* DESCRIPTION OF THE TASK: Return all the entries word for word, minus the pictures.

━━━━

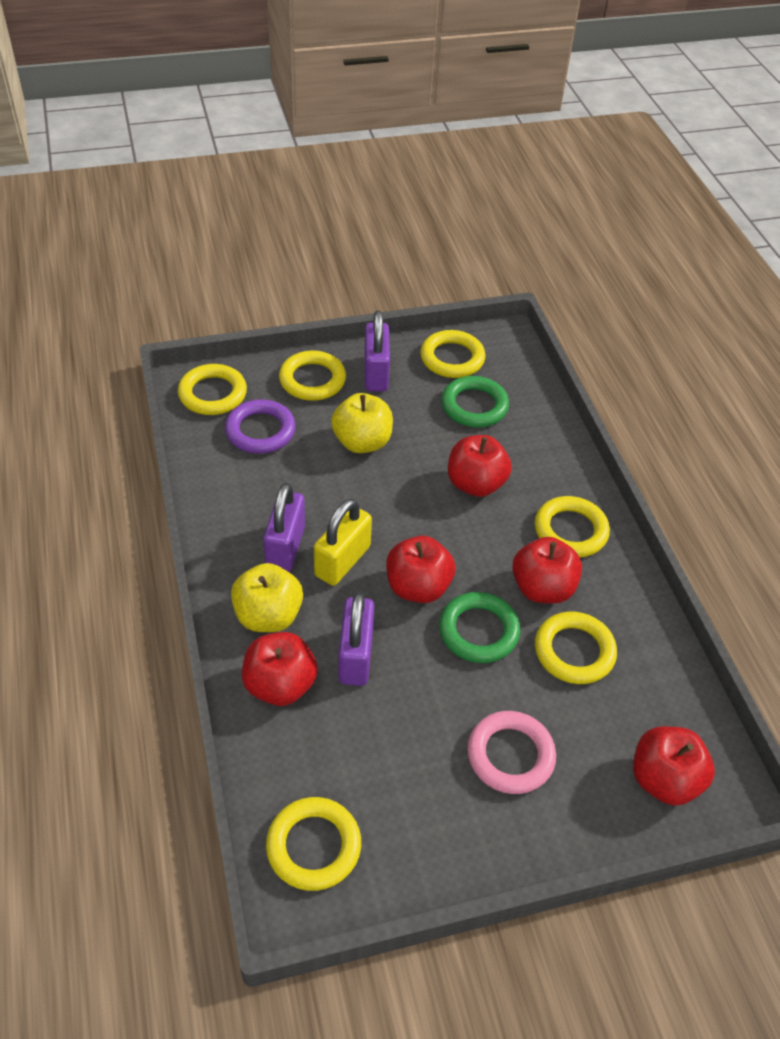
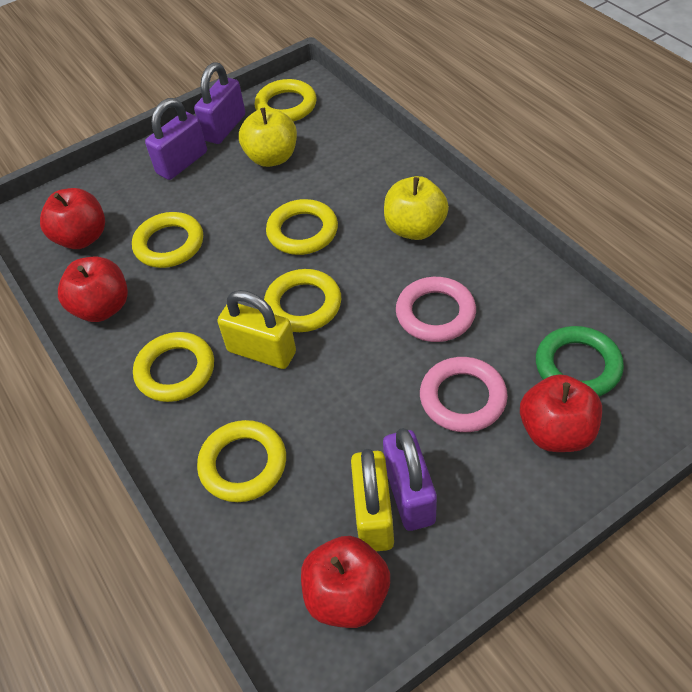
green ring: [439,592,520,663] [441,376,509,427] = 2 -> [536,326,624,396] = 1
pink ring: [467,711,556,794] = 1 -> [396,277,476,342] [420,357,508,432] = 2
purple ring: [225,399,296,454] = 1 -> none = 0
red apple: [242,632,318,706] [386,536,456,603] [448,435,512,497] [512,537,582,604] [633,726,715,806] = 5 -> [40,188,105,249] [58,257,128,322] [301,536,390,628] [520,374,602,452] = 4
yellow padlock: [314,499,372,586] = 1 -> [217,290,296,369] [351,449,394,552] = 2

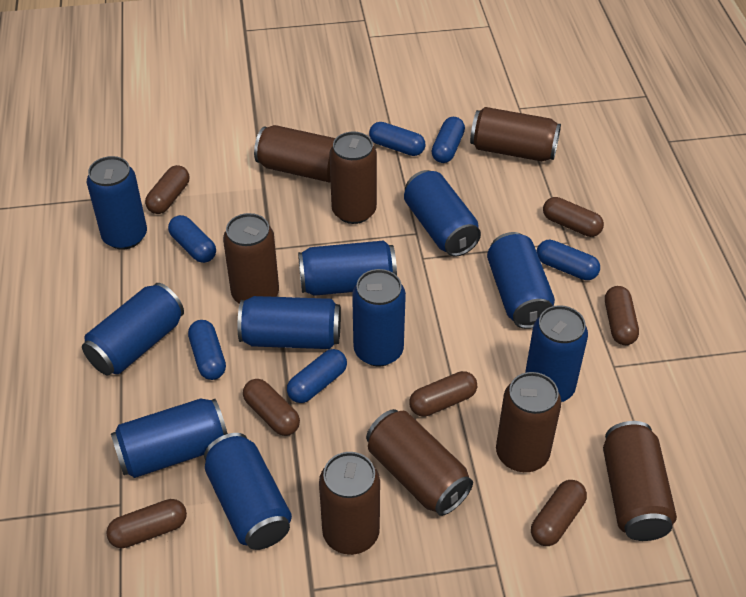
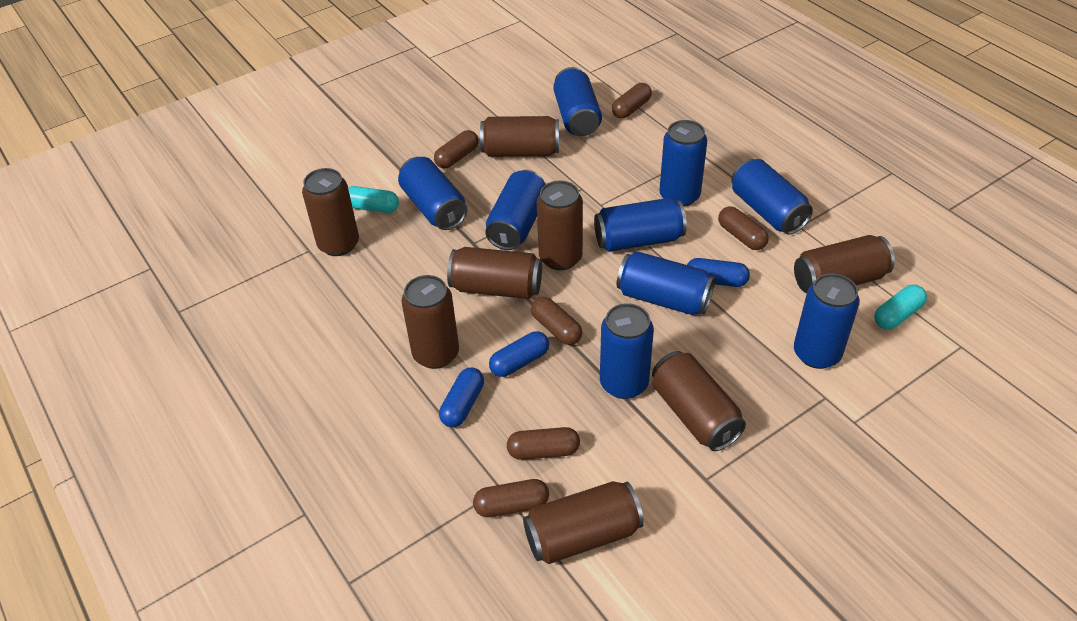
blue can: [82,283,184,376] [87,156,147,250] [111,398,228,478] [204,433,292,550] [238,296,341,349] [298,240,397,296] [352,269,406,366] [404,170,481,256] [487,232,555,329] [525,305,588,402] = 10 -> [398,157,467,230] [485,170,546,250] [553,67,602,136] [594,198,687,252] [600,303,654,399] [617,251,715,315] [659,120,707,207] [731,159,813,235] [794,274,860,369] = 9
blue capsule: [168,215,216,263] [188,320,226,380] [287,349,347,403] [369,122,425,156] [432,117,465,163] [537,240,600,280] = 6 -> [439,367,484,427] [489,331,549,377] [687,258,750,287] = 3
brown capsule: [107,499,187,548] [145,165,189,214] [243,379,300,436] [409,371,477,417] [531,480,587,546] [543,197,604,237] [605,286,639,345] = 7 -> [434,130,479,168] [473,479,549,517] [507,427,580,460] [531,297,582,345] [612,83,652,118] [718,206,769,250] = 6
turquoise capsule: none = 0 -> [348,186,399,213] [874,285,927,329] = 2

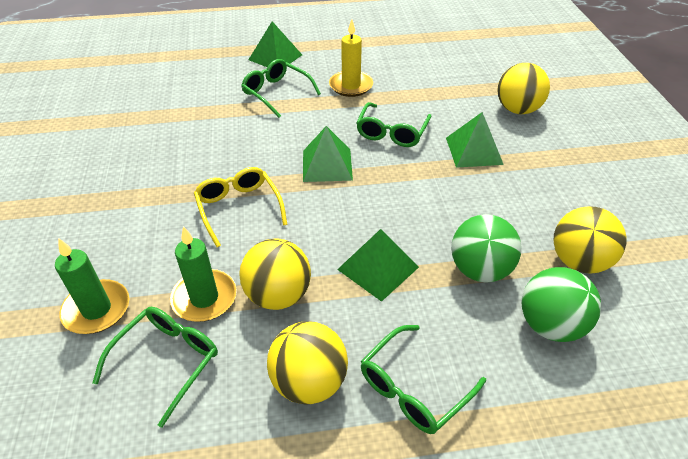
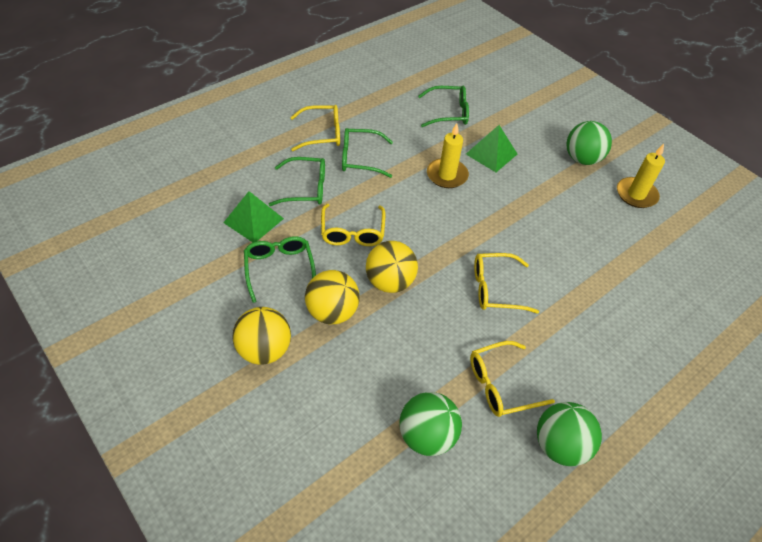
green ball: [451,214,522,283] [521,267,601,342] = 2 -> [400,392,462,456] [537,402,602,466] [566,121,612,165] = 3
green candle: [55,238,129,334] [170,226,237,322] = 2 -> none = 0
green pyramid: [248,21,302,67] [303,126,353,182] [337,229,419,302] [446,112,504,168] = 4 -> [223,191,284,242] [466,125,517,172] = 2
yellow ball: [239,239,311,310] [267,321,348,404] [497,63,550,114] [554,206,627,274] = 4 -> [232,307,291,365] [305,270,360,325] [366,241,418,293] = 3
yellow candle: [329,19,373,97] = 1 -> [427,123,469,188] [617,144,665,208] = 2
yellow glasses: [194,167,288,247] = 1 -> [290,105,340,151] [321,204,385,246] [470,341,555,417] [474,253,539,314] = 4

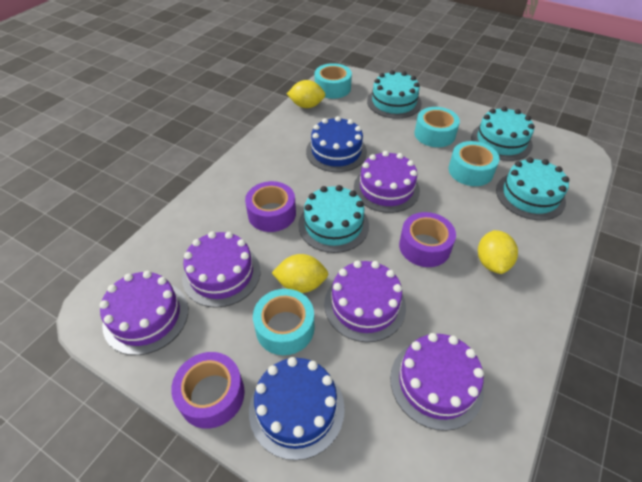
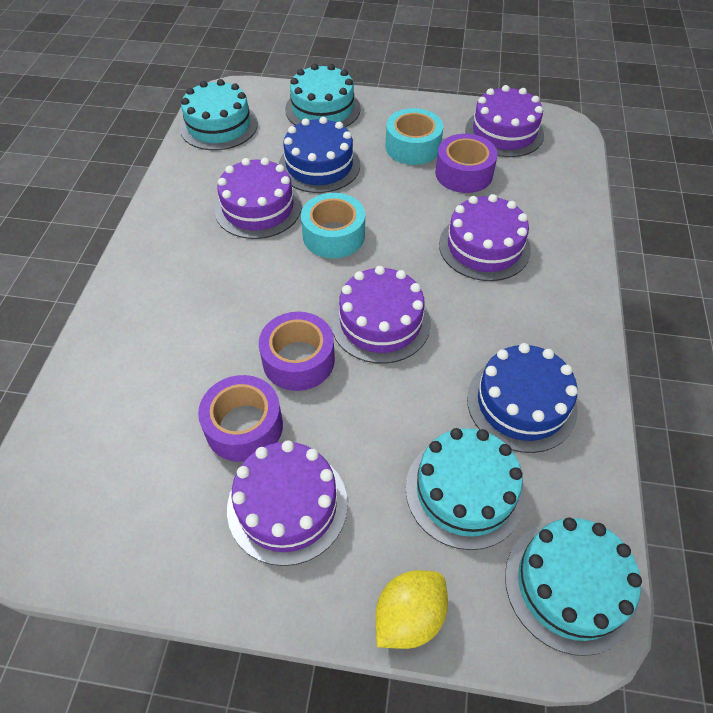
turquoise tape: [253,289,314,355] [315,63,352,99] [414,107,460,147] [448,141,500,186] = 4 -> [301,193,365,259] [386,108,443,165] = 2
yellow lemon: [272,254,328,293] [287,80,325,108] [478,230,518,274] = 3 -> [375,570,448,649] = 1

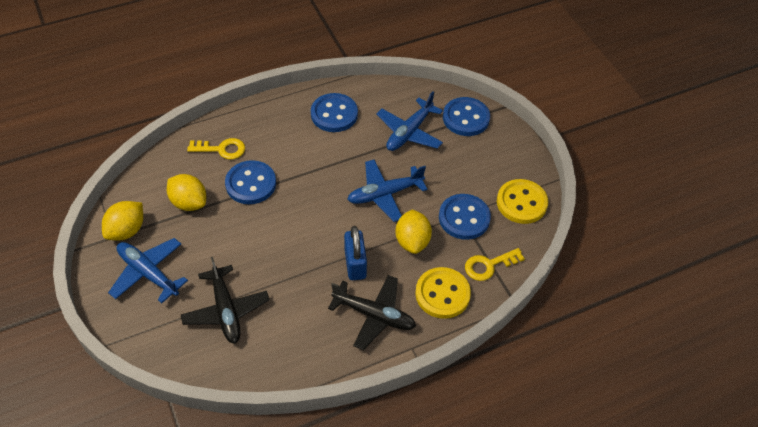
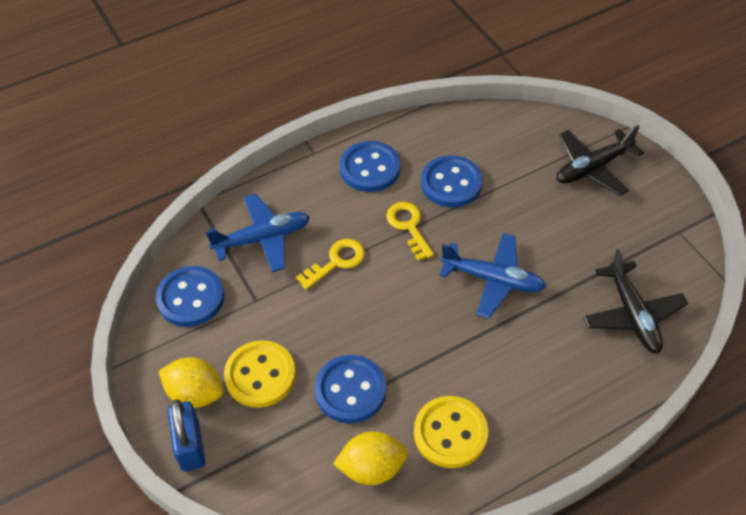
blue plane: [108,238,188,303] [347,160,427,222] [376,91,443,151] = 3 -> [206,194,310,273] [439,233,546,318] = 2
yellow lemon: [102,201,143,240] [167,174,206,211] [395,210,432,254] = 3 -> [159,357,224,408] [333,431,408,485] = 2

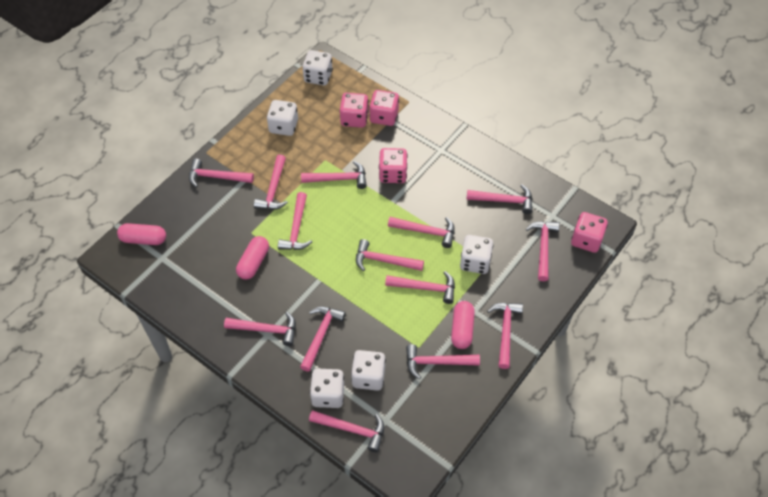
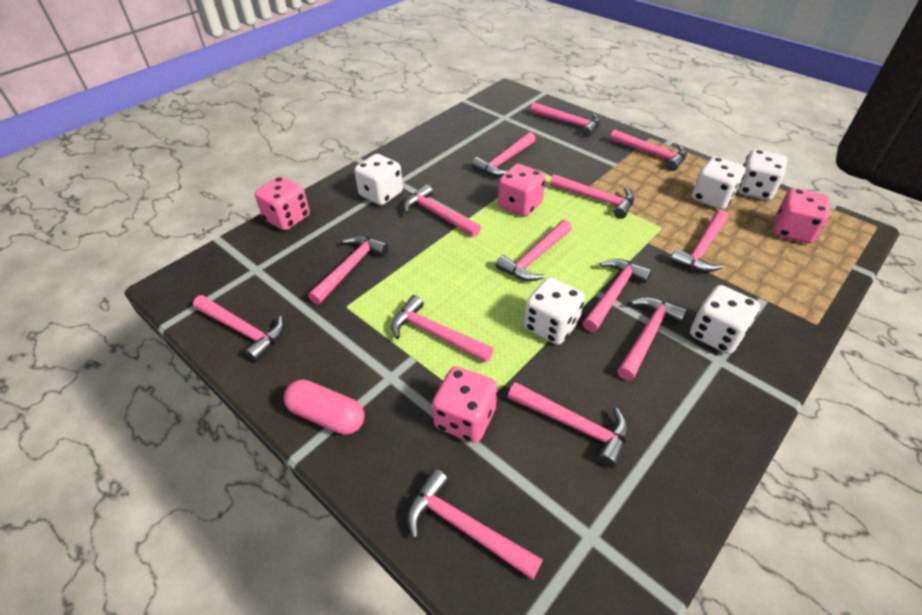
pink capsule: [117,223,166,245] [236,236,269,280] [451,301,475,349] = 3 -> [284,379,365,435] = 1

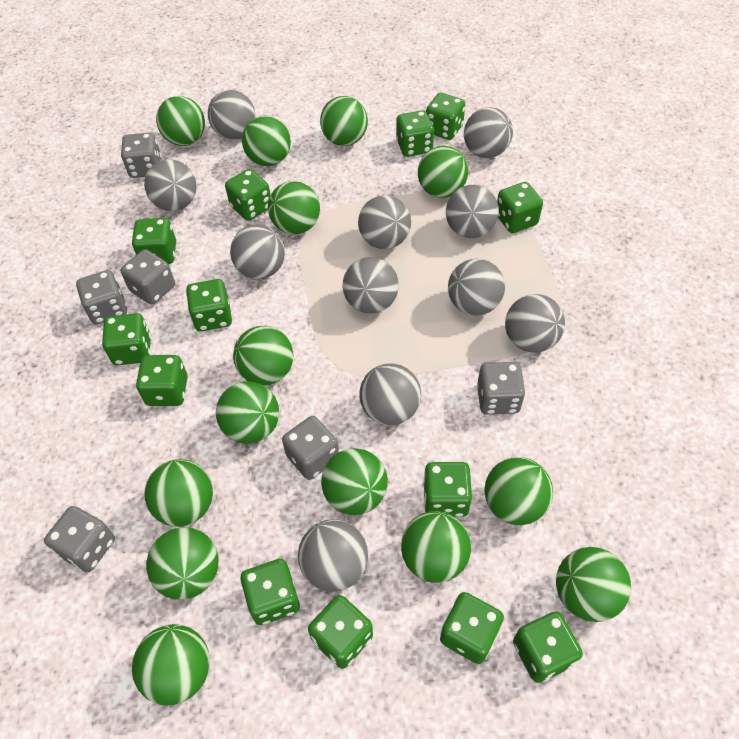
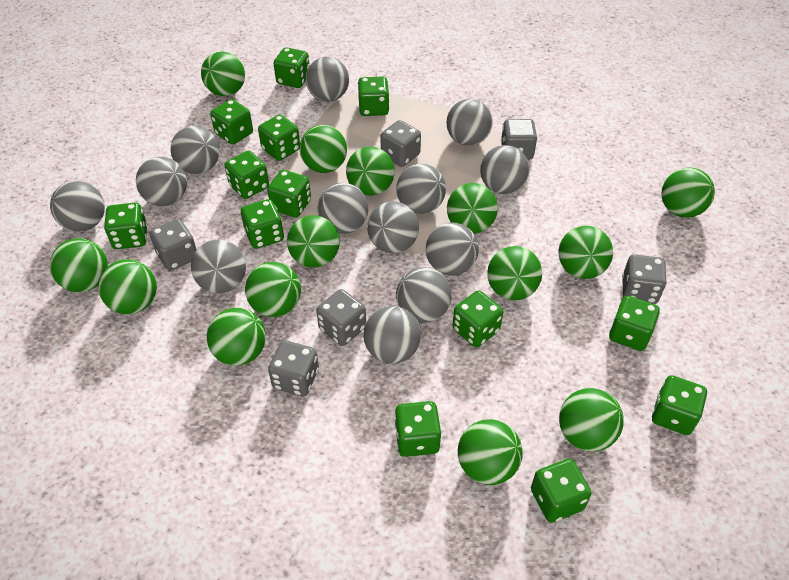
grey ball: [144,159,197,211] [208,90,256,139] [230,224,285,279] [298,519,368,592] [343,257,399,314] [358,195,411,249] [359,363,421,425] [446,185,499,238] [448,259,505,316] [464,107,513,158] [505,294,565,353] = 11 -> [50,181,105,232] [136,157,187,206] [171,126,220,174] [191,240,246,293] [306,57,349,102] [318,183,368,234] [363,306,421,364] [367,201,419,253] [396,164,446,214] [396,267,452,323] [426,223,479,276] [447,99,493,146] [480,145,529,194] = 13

━━━━

* PROBLEM SOLUTION:
green ring: [439,592,520,663] [441,376,509,427] = 2 -> [536,326,624,396] = 1
pink ring: [467,711,556,794] = 1 -> [396,277,476,342] [420,357,508,432] = 2
purple ring: [225,399,296,454] = 1 -> none = 0
red apple: [242,632,318,706] [386,536,456,603] [448,435,512,497] [512,537,582,604] [633,726,715,806] = 5 -> [40,188,105,249] [58,257,128,322] [301,536,390,628] [520,374,602,452] = 4
yellow padlock: [314,499,372,586] = 1 -> [217,290,296,369] [351,449,394,552] = 2

blue can: [82,283,184,376] [87,156,147,250] [111,398,228,478] [204,433,292,550] [238,296,341,349] [298,240,397,296] [352,269,406,366] [404,170,481,256] [487,232,555,329] [525,305,588,402] = 10 -> [398,157,467,230] [485,170,546,250] [553,67,602,136] [594,198,687,252] [600,303,654,399] [617,251,715,315] [659,120,707,207] [731,159,813,235] [794,274,860,369] = 9
blue capsule: [168,215,216,263] [188,320,226,380] [287,349,347,403] [369,122,425,156] [432,117,465,163] [537,240,600,280] = 6 -> [439,367,484,427] [489,331,549,377] [687,258,750,287] = 3
brown capsule: [107,499,187,548] [145,165,189,214] [243,379,300,436] [409,371,477,417] [531,480,587,546] [543,197,604,237] [605,286,639,345] = 7 -> [434,130,479,168] [473,479,549,517] [507,427,580,460] [531,297,582,345] [612,83,652,118] [718,206,769,250] = 6
turquoise capsule: none = 0 -> [348,186,399,213] [874,285,927,329] = 2

green ball: [451,214,522,283] [521,267,601,342] = 2 -> [400,392,462,456] [537,402,602,466] [566,121,612,165] = 3
green candle: [55,238,129,334] [170,226,237,322] = 2 -> none = 0
green pyramid: [248,21,302,67] [303,126,353,182] [337,229,419,302] [446,112,504,168] = 4 -> [223,191,284,242] [466,125,517,172] = 2
yellow ball: [239,239,311,310] [267,321,348,404] [497,63,550,114] [554,206,627,274] = 4 -> [232,307,291,365] [305,270,360,325] [366,241,418,293] = 3
yellow candle: [329,19,373,97] = 1 -> [427,123,469,188] [617,144,665,208] = 2
yellow glasses: [194,167,288,247] = 1 -> [290,105,340,151] [321,204,385,246] [470,341,555,417] [474,253,539,314] = 4

turquoise tape: [253,289,314,355] [315,63,352,99] [414,107,460,147] [448,141,500,186] = 4 -> [301,193,365,259] [386,108,443,165] = 2
yellow lemon: [272,254,328,293] [287,80,325,108] [478,230,518,274] = 3 -> [375,570,448,649] = 1

blue plane: [108,238,188,303] [347,160,427,222] [376,91,443,151] = 3 -> [206,194,310,273] [439,233,546,318] = 2
yellow lemon: [102,201,143,240] [167,174,206,211] [395,210,432,254] = 3 -> [159,357,224,408] [333,431,408,485] = 2

pink capsule: [117,223,166,245] [236,236,269,280] [451,301,475,349] = 3 -> [284,379,365,435] = 1

grey ball: [144,159,197,211] [208,90,256,139] [230,224,285,279] [298,519,368,592] [343,257,399,314] [358,195,411,249] [359,363,421,425] [446,185,499,238] [448,259,505,316] [464,107,513,158] [505,294,565,353] = 11 -> [50,181,105,232] [136,157,187,206] [171,126,220,174] [191,240,246,293] [306,57,349,102] [318,183,368,234] [363,306,421,364] [367,201,419,253] [396,164,446,214] [396,267,452,323] [426,223,479,276] [447,99,493,146] [480,145,529,194] = 13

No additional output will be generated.